List each line of the data in which the string "buffer" appears.
*** Opening of Source material ***
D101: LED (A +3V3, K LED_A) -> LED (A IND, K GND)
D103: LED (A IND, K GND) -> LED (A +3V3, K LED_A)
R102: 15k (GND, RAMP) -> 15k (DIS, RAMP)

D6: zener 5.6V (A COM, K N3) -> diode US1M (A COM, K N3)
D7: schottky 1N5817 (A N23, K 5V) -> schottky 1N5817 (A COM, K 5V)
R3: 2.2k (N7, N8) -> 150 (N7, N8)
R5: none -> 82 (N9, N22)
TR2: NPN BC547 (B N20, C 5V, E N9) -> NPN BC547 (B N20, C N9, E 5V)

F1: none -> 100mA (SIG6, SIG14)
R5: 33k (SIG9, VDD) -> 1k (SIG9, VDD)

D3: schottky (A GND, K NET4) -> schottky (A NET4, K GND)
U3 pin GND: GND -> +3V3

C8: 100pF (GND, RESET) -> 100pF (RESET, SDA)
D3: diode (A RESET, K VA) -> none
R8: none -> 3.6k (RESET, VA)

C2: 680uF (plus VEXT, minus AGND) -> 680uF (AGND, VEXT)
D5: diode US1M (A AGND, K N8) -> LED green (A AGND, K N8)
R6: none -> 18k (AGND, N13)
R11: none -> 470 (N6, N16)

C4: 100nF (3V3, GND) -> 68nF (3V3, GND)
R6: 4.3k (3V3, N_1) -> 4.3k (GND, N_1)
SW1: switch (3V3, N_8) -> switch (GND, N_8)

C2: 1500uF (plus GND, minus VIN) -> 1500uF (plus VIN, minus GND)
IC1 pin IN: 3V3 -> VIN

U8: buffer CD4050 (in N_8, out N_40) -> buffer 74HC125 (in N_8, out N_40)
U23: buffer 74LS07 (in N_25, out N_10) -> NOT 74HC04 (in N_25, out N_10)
*** Close of Source material ***
**Solved exercise:**
U8: buffer CD4050 (in N_8, out N_40) -> buffer 74HC125 (in N_8, out N_40)
U23: buffer 74LS07 (in N_25, out N_10) -> NOT 74HC04 (in N_25, out N_10)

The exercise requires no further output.